## What is needed
The entries below contain a line with "BAT2: 12V (plus" and a line with "R4: 820 (IN, VO) -> 820 (FB, IN)". Quote exactly those two lines and all lines between them.

## Provided material
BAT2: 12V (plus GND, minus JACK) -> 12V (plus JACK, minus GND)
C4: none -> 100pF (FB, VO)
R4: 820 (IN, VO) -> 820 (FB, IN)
* * *
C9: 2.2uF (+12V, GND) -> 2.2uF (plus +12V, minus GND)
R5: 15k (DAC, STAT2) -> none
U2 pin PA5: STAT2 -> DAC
---
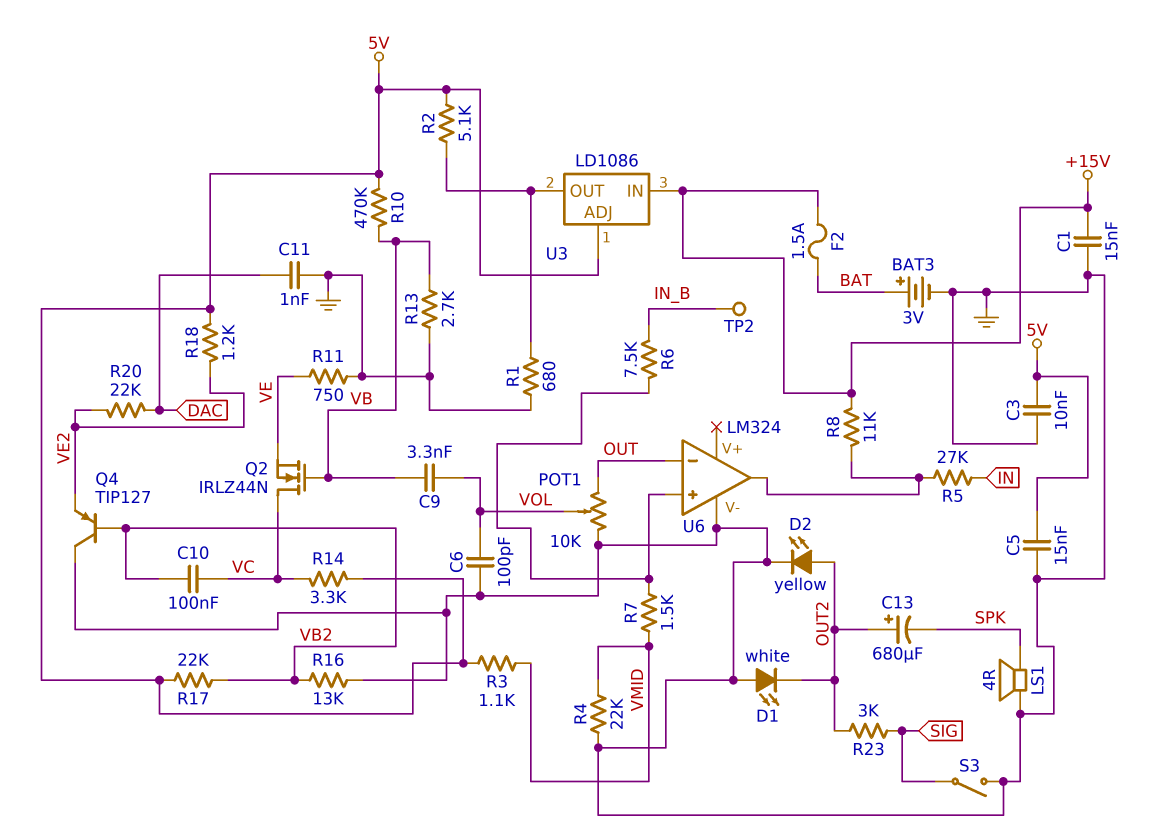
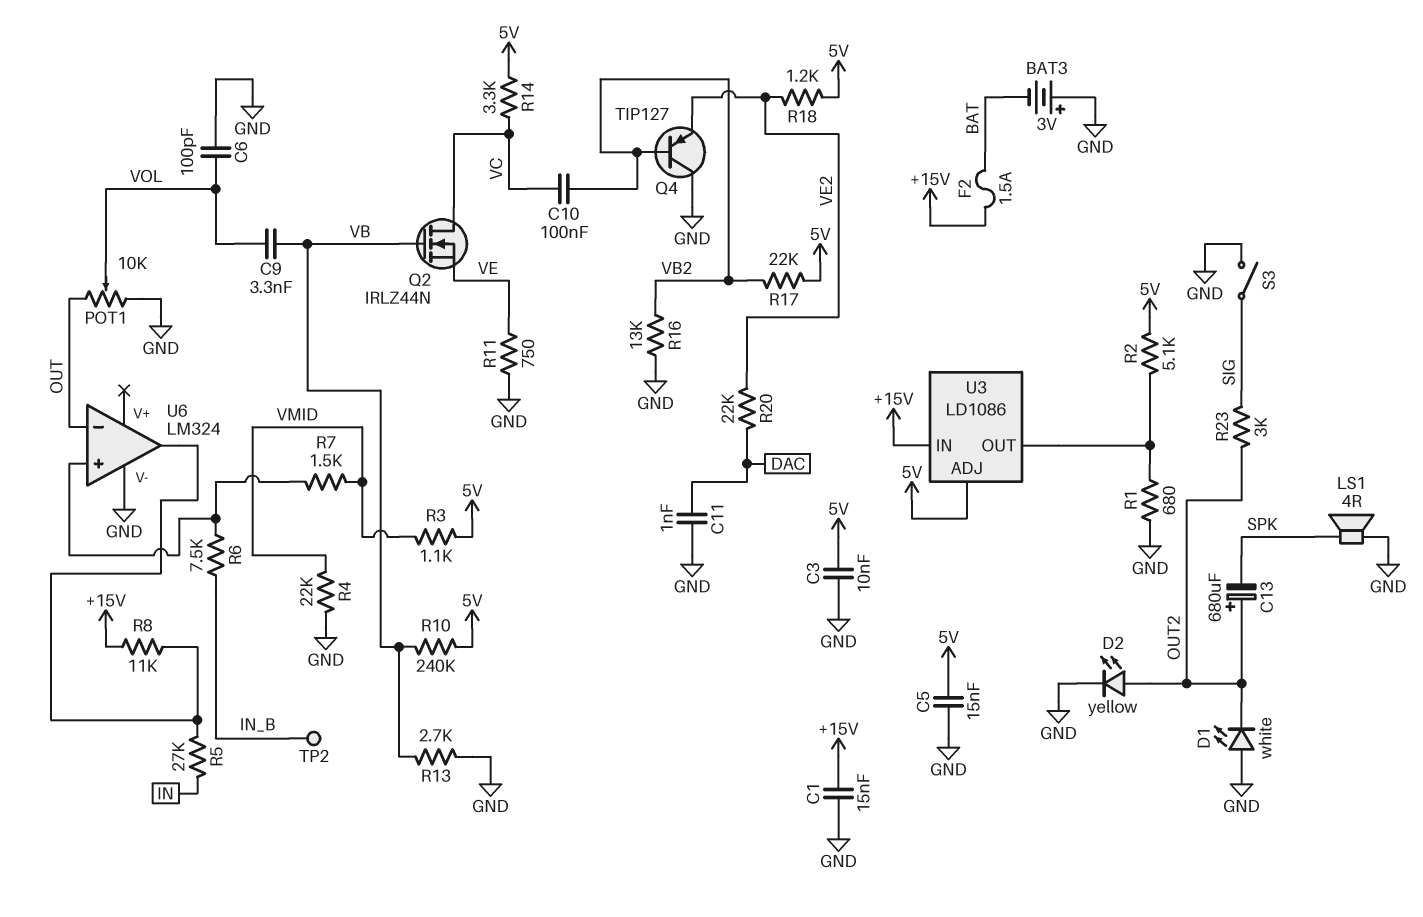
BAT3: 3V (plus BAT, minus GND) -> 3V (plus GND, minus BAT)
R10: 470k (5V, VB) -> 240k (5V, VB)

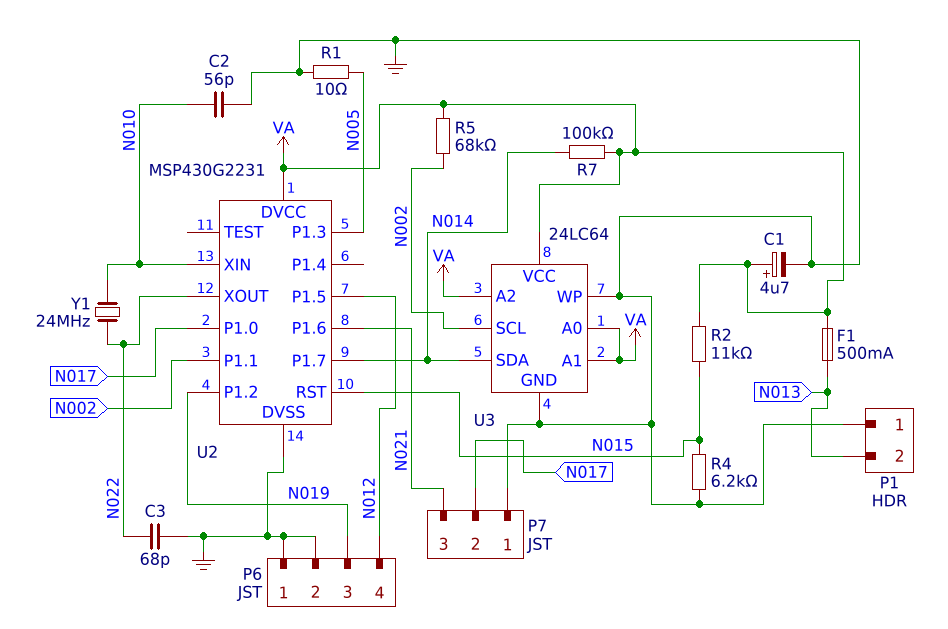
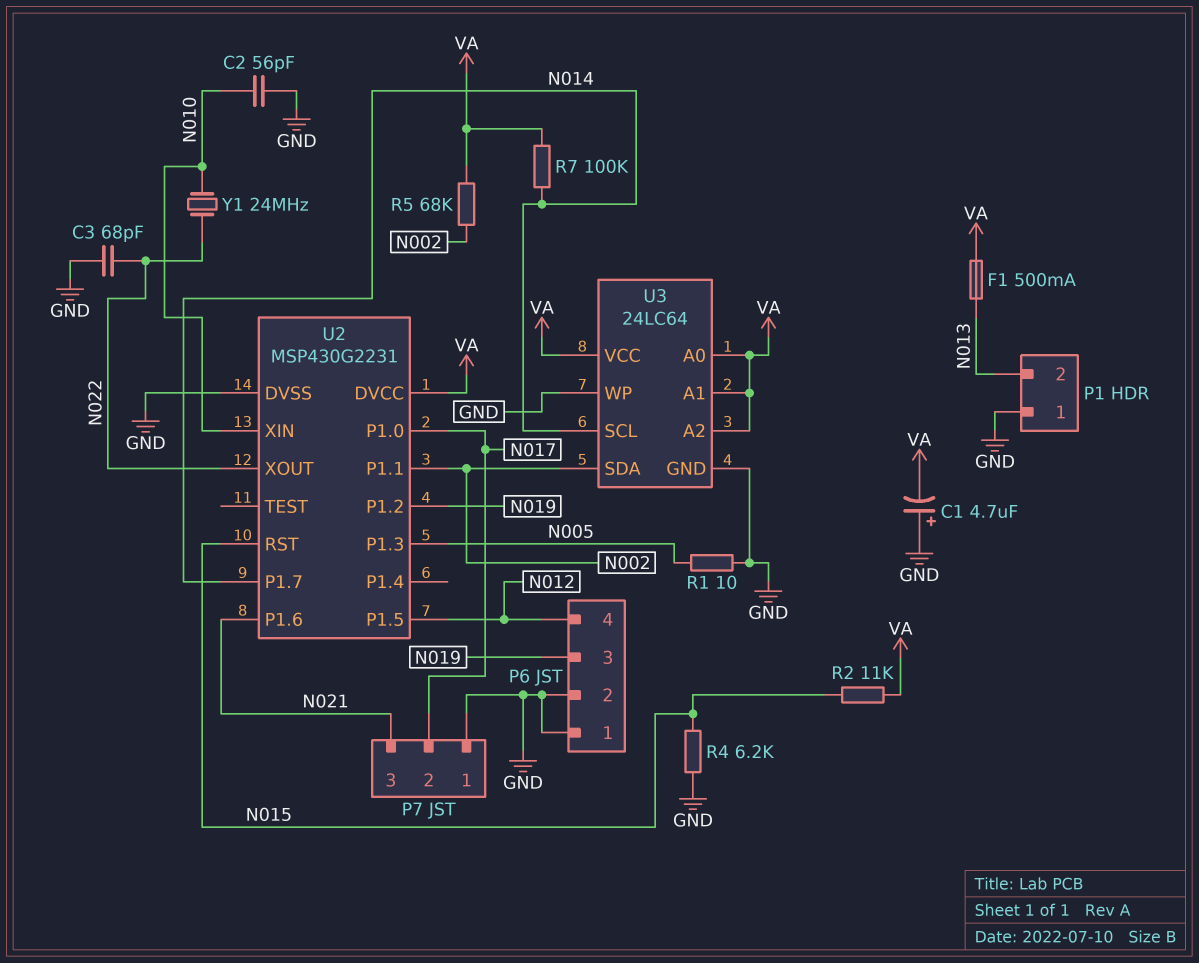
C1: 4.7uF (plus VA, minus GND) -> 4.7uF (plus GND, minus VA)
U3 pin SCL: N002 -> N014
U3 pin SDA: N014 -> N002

## Solution
BAT2: 12V (plus GND, minus JACK) -> 12V (plus JACK, minus GND)
C4: none -> 100pF (FB, VO)
R4: 820 (IN, VO) -> 820 (FB, IN)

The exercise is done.